#### Work item:
Whatever pictures appear, omit them, and repeat the data below exactly.

Scene change data
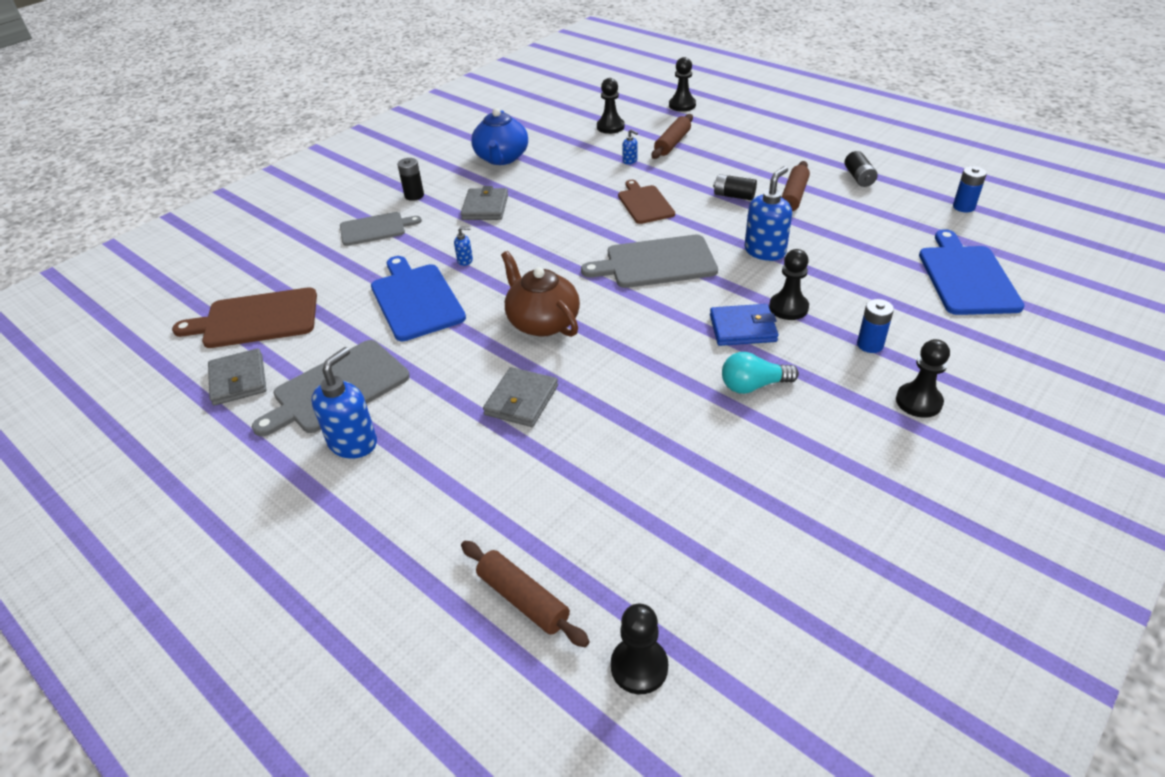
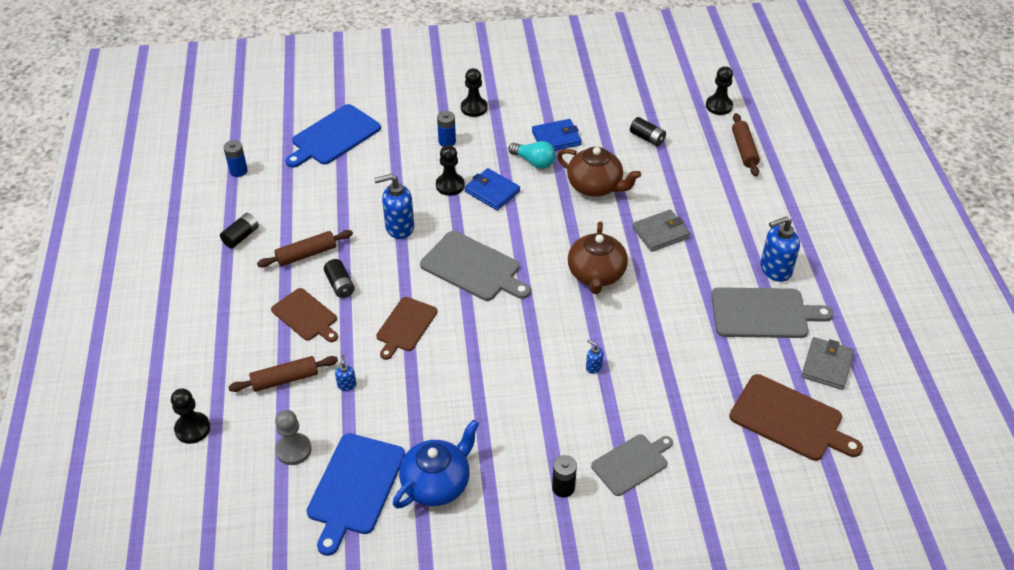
camera: 140 degrees left, 5 degrees up
(375, 229) = (632, 463): grey cutting board -> grey cutting board turned 120 degrees clockwise
(416, 299) = (660, 353): blue cutting board -> blue cutting board (354, 487)
(485, 207) = (521, 419): grey wallet -> none
(610, 127) = (293, 450): black pawn -> grey pawn
(652, 404) = (595, 186): none -> brown teapot
(673, 515) = (647, 138): none -> black battery
(721, 171) = (306, 316): none -> brown cutting board
(774, 431) = (556, 138): none -> blue wallet

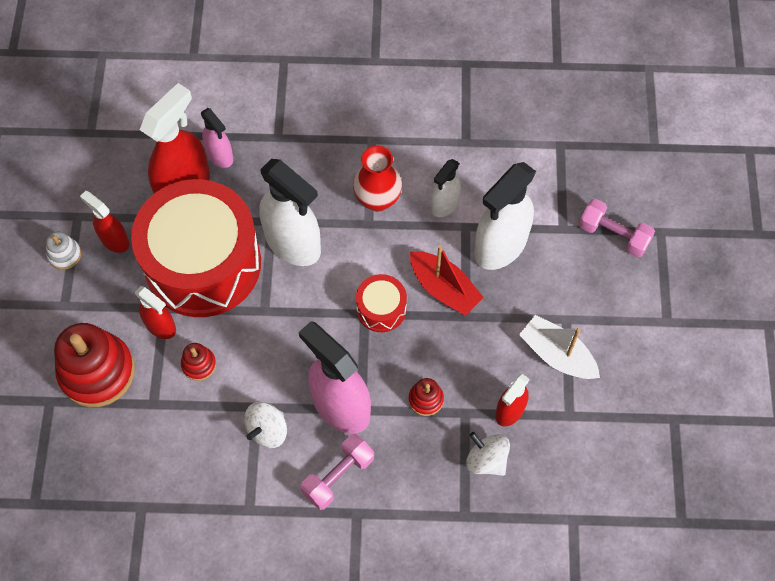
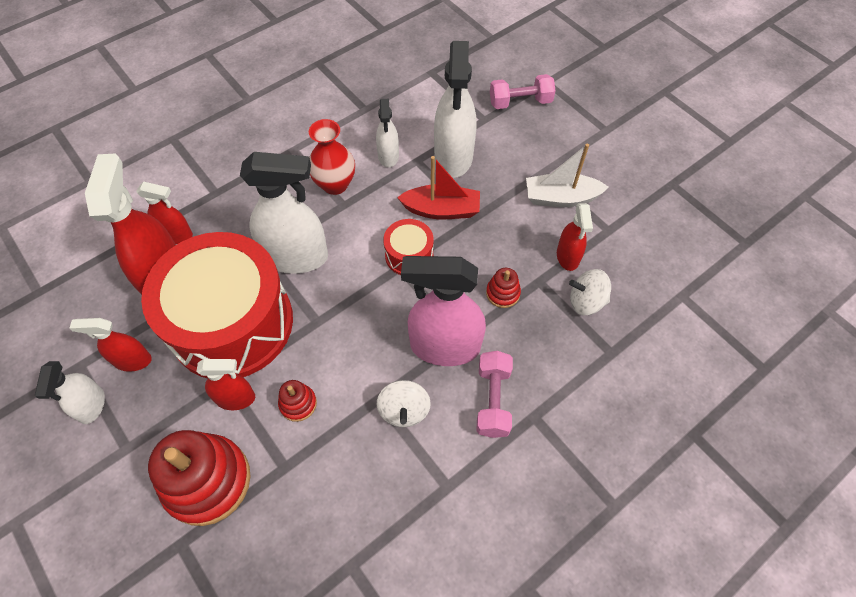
camera: 40 degrees left, 5 degrees down
(64, 255) = (92, 405): white stacking toy -> white spray bottle
(220, 155) = (176, 235): pink spray bottle -> red spray bottle

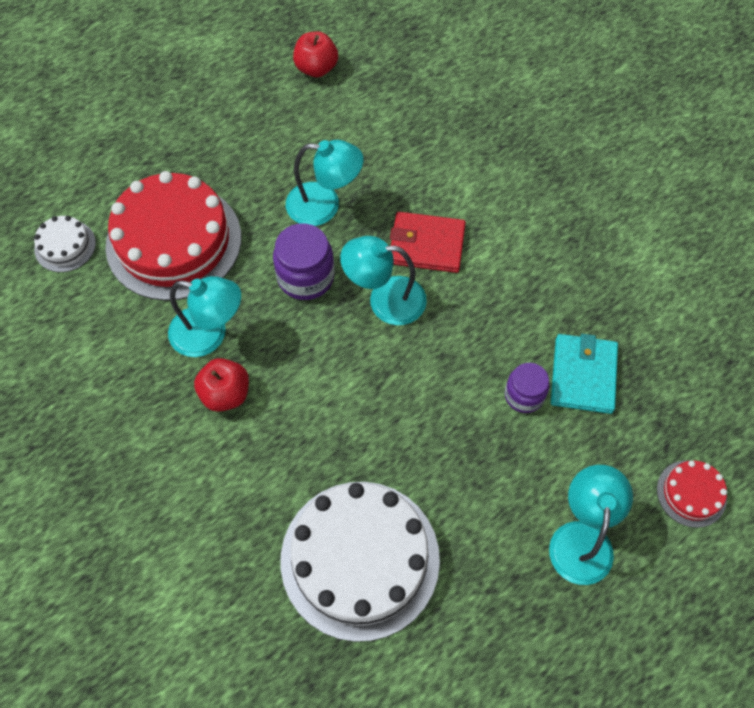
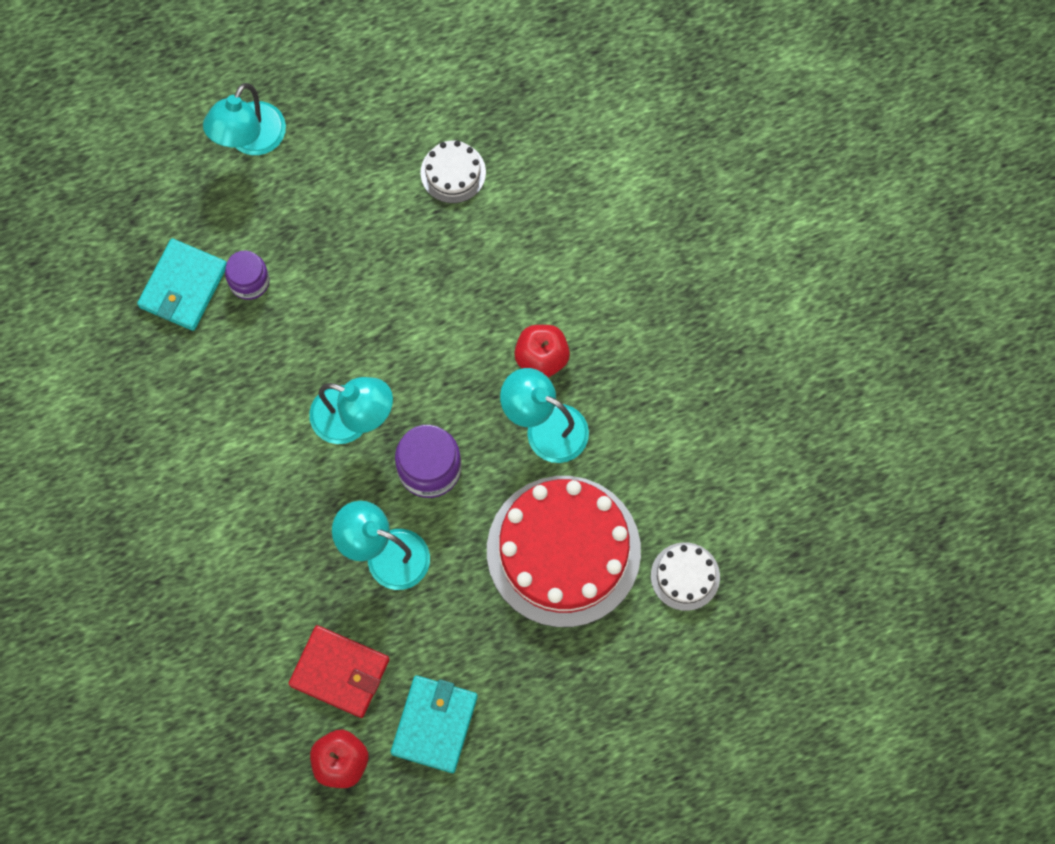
camera: 165 degrees left, 10 degrees up
(252, 104) = (434, 724): none -> turquoise wallet
(360, 559) = (453, 172): white cake -> white cake, size x0.45
(426, 245) = (288, 473): red wallet -> red wallet (339, 672)
(691, 493) = (134, 152): red cake -> none

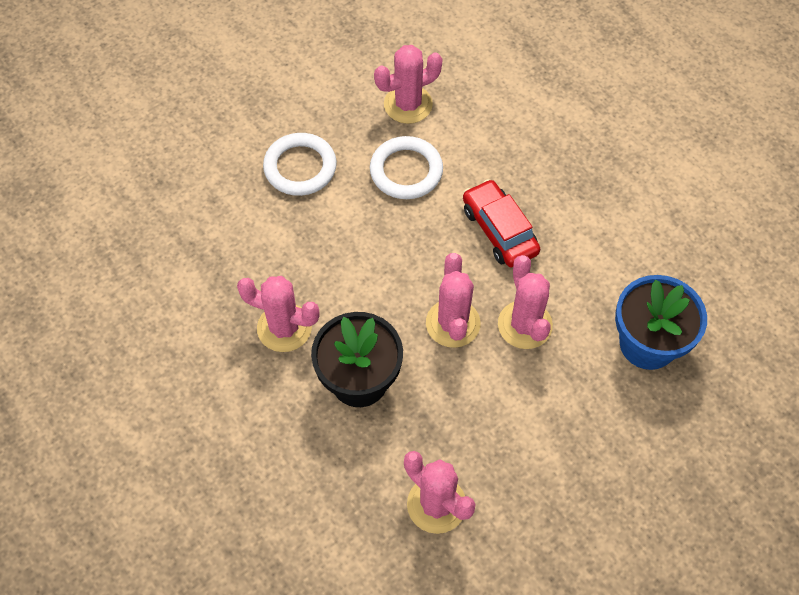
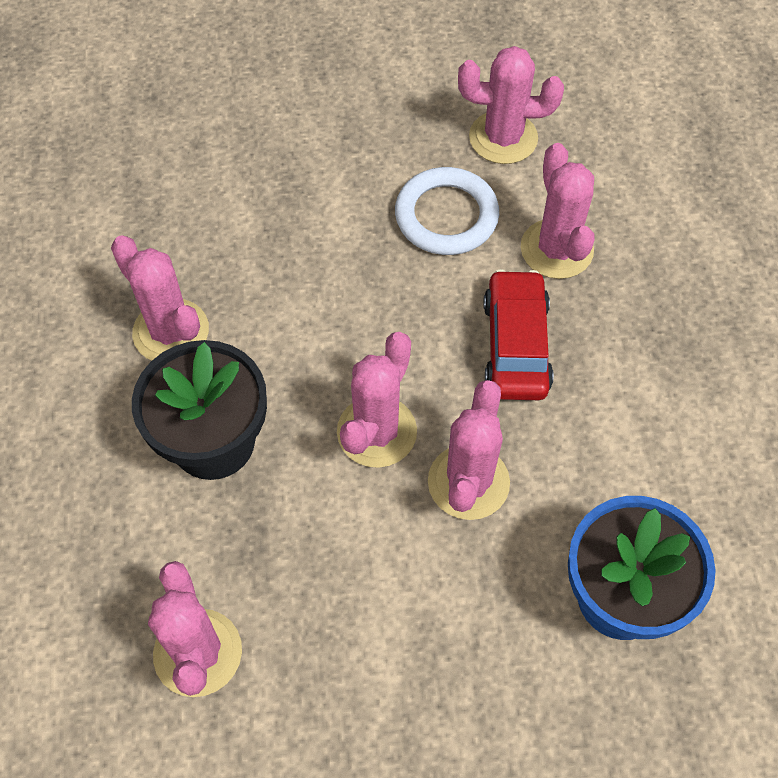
camera: 30 degrees right, 0 degrees up
(300, 167) = (321, 153): white ring -> none
(485, 160) = (556, 249): none -> pink cactus

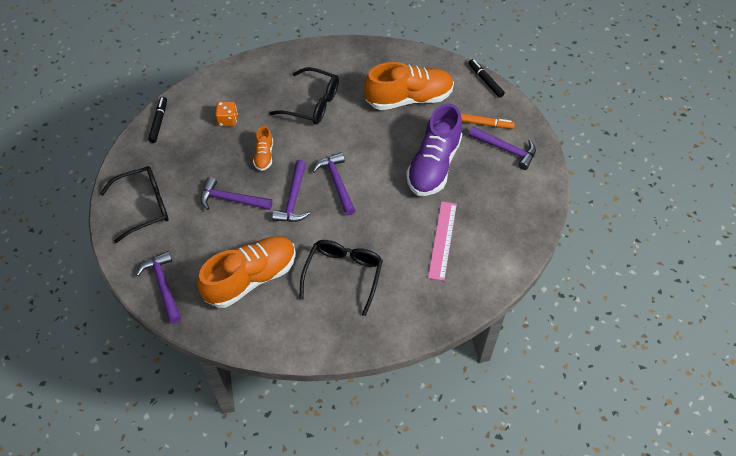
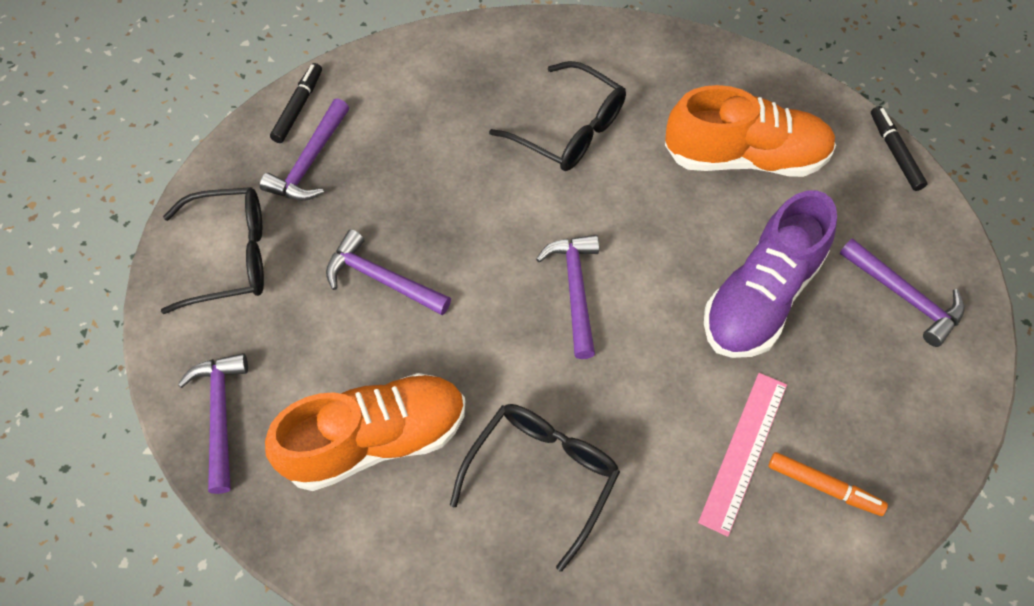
camera: 15 degrees right, 5 degrees up
(227, 120) = (414, 128): orange dice -> none
(264, 155) = (460, 208): orange shoe -> none
(293, 199) = (490, 303): purple hammer -> purple hammer (310, 162)
(485, 124) = (877, 237): orange marker -> orange marker (824, 486)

#### Answer to the exercise:
camera: 140 degrees left, 5 degrees up
(375, 229) = (632, 463): grey cutting board -> grey cutting board turned 120 degrees clockwise
(416, 299) = (660, 353): blue cutting board -> blue cutting board (354, 487)
(485, 207) = (521, 419): grey wallet -> none
(610, 127) = (293, 450): black pawn -> grey pawn
(652, 404) = (595, 186): none -> brown teapot
(673, 515) = (647, 138): none -> black battery
(721, 171) = (306, 316): none -> brown cutting board
(774, 431) = (556, 138): none -> blue wallet

camera: 40 degrees left, 5 degrees down
(64, 255) = (92, 405): white stacking toy -> white spray bottle
(220, 155) = (176, 235): pink spray bottle -> red spray bottle

camera: 165 degrees left, 10 degrees up
(252, 104) = (434, 724): none -> turquoise wallet
(360, 559) = (453, 172): white cake -> white cake, size x0.45
(426, 245) = (288, 473): red wallet -> red wallet (339, 672)
(691, 493) = (134, 152): red cake -> none

camera: 30 degrees right, 0 degrees up
(300, 167) = (321, 153): white ring -> none
(485, 160) = (556, 249): none -> pink cactus

camera: 15 degrees right, 5 degrees up
(227, 120) = (414, 128): orange dice -> none
(264, 155) = (460, 208): orange shoe -> none
(293, 199) = (490, 303): purple hammer -> purple hammer (310, 162)
(485, 124) = (877, 237): orange marker -> orange marker (824, 486)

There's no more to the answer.